::: Supplied data :::

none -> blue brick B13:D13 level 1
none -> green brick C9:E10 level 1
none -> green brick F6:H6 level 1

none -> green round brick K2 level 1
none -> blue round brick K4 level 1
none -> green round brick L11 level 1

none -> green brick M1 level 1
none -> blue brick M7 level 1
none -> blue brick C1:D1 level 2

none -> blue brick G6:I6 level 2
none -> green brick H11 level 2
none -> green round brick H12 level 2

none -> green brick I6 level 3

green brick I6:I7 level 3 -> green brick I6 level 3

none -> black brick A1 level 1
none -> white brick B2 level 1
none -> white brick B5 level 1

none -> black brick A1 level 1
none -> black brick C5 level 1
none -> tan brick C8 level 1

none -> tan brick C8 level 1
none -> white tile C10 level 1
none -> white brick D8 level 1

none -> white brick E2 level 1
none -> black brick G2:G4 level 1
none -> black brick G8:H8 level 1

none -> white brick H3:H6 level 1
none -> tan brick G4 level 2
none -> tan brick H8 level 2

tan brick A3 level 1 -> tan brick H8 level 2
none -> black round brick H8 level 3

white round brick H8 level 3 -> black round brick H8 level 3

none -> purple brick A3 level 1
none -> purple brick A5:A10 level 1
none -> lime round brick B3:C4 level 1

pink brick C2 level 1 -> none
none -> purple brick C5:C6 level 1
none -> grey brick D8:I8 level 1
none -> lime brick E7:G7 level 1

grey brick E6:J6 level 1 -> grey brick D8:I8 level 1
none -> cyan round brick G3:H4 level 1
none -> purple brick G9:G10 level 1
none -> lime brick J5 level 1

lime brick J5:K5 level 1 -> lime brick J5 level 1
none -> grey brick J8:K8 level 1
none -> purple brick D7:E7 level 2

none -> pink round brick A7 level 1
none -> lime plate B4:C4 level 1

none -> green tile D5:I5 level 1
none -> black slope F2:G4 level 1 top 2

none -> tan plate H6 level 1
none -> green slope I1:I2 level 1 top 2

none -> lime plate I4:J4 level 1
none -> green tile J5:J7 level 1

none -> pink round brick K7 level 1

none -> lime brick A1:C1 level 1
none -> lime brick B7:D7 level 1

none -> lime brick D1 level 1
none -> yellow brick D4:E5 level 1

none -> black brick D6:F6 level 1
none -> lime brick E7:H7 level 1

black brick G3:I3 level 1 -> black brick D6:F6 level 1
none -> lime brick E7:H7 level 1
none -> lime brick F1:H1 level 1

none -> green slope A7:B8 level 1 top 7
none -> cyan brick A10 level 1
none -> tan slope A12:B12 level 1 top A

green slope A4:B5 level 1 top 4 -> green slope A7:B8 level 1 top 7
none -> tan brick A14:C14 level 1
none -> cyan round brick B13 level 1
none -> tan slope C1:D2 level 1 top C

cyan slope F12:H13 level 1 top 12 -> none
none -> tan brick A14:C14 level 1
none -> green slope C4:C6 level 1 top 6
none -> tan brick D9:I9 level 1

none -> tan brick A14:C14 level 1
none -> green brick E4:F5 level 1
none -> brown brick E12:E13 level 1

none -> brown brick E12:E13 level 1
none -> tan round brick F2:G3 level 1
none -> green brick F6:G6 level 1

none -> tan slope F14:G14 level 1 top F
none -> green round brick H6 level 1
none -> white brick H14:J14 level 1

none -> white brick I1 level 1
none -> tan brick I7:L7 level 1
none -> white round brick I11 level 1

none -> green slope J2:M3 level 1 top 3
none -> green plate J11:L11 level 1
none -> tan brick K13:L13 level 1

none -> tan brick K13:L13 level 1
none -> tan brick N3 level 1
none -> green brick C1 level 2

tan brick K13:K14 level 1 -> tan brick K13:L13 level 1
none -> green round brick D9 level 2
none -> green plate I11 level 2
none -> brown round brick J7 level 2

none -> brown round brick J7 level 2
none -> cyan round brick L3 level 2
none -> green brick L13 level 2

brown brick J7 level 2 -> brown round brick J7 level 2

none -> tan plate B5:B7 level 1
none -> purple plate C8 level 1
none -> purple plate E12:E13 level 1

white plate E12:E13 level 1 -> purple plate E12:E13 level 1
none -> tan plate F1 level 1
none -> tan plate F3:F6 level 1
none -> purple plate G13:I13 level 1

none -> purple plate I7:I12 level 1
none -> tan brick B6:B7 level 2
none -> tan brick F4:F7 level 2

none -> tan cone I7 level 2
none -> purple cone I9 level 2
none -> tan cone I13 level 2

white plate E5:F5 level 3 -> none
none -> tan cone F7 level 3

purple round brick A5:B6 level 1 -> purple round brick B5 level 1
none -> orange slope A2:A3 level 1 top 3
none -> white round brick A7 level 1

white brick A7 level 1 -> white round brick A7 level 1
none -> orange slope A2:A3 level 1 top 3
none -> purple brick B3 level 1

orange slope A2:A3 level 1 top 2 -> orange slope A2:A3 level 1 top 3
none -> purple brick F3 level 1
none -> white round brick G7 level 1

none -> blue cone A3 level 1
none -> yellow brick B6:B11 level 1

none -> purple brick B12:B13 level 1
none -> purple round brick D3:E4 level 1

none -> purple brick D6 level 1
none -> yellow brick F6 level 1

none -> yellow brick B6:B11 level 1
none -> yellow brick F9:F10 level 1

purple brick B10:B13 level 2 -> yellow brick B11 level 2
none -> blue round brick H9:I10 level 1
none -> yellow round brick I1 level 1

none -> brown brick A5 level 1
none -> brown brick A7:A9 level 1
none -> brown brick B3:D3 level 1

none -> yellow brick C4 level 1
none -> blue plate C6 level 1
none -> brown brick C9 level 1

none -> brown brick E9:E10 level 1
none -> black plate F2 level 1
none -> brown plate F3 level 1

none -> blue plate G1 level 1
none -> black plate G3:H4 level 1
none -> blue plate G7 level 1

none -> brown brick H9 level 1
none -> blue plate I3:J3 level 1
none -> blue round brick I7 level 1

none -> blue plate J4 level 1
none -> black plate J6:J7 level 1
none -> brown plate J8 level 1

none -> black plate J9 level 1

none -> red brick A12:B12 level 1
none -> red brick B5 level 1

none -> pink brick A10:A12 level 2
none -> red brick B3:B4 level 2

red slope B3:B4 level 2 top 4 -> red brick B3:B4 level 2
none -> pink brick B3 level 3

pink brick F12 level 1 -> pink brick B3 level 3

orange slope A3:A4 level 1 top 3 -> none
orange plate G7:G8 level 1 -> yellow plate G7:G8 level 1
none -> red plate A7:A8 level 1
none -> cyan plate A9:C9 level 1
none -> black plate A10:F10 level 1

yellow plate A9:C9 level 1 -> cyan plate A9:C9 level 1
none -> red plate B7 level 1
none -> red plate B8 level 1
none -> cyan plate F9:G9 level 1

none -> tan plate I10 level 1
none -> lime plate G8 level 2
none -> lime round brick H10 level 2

:::

**What you need to do**
Only a number is expected: the count of lines in the entries that include the string "pink".

**Expected answer**
6